> [SET TASK] Repeat every line of the data below word for word, leaving out the pictures.

Collected data entries
⟨
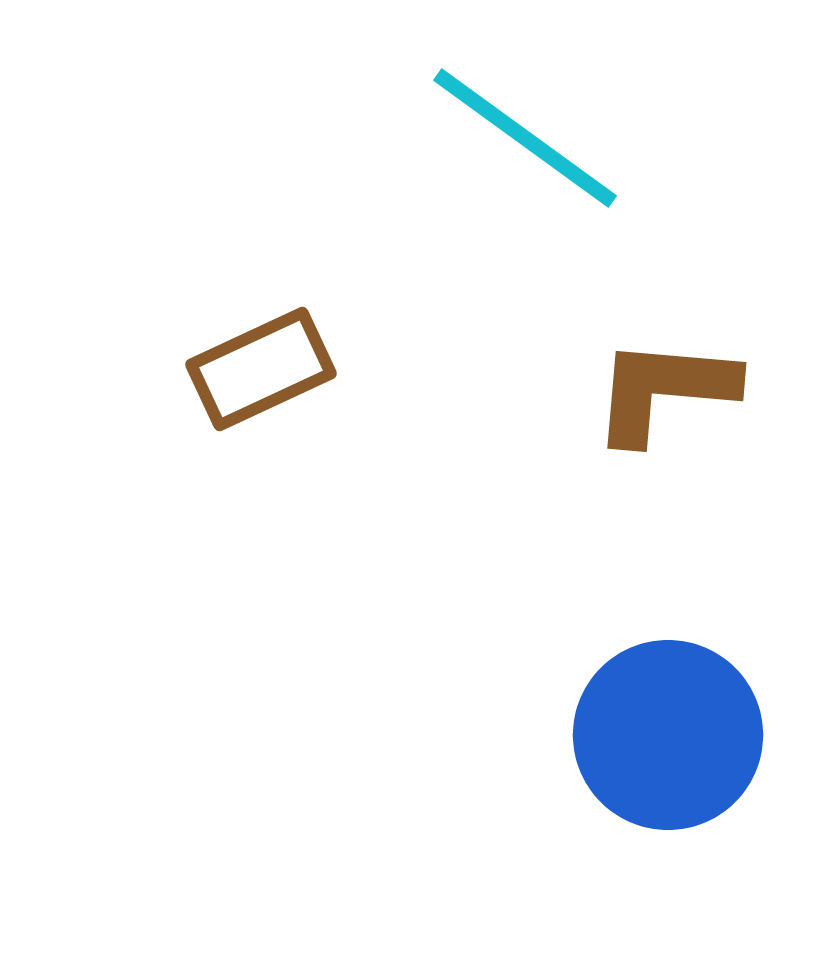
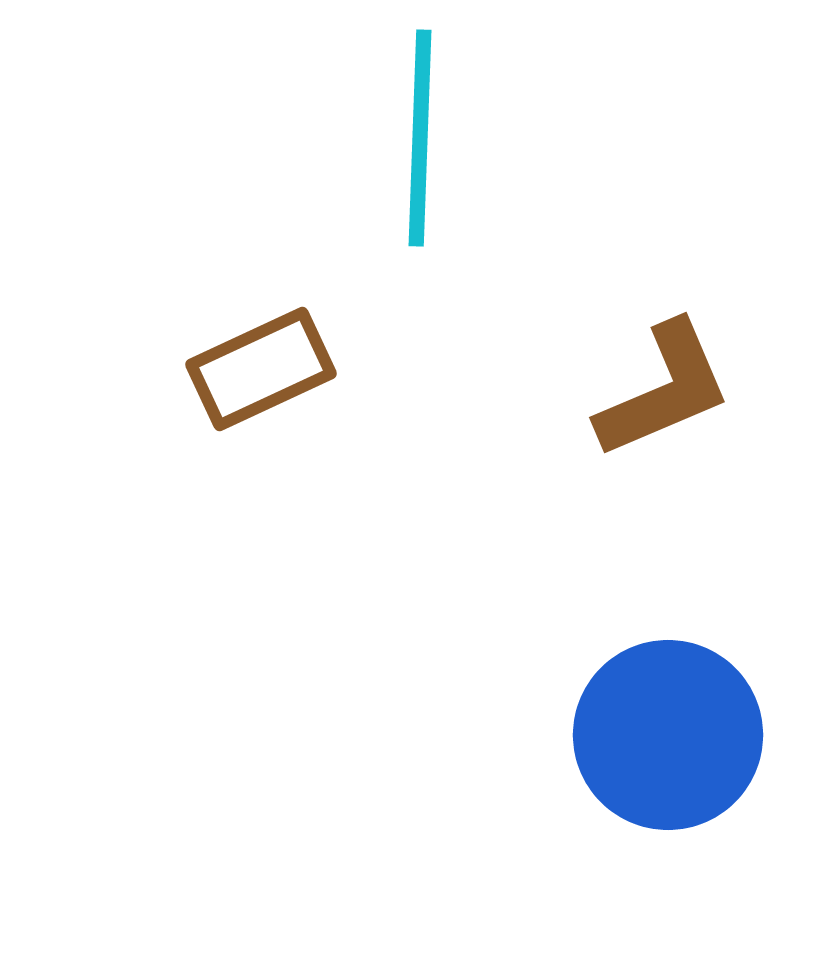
cyan line: moved 105 px left; rotated 56 degrees clockwise
brown L-shape: rotated 152 degrees clockwise
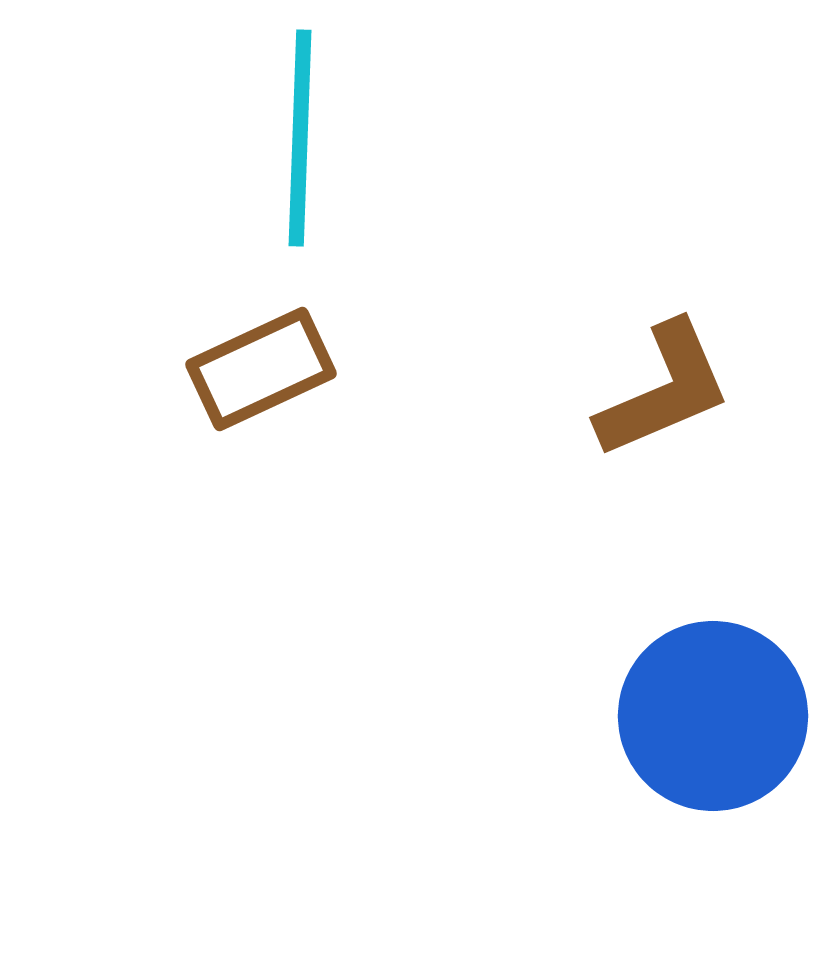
cyan line: moved 120 px left
blue circle: moved 45 px right, 19 px up
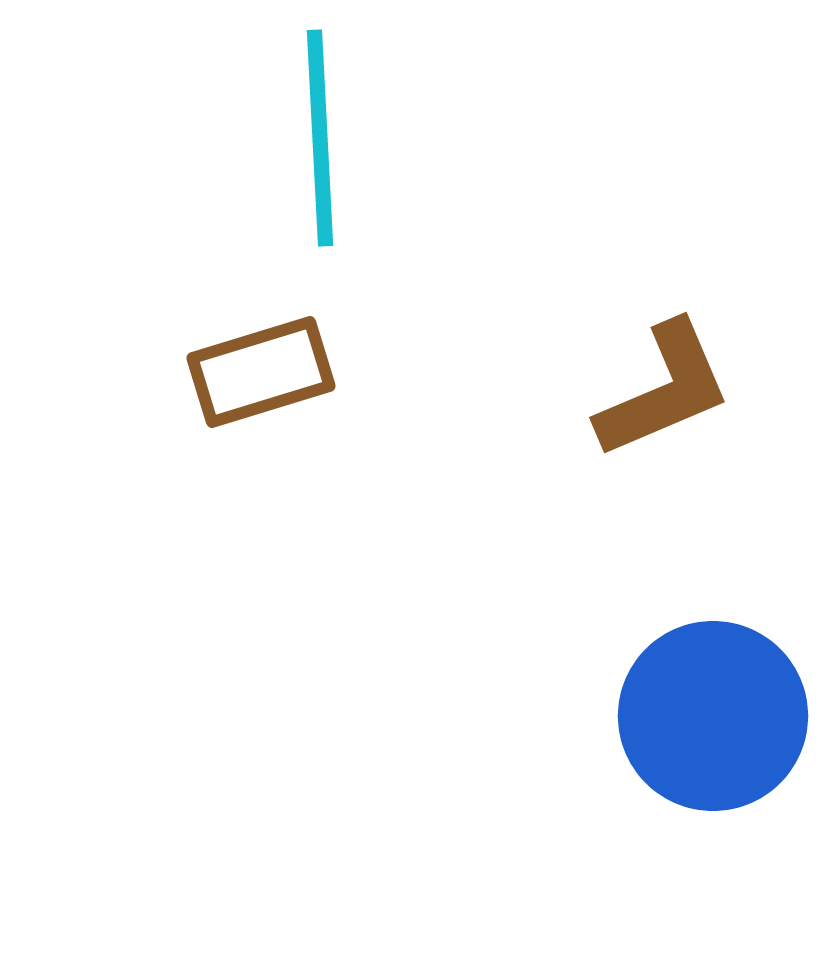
cyan line: moved 20 px right; rotated 5 degrees counterclockwise
brown rectangle: moved 3 px down; rotated 8 degrees clockwise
⟩
> [TASK ANSWER]
cyan line: moved 105 px left; rotated 56 degrees clockwise
brown L-shape: rotated 152 degrees clockwise
cyan line: moved 120 px left
blue circle: moved 45 px right, 19 px up
cyan line: moved 20 px right; rotated 5 degrees counterclockwise
brown rectangle: moved 3 px down; rotated 8 degrees clockwise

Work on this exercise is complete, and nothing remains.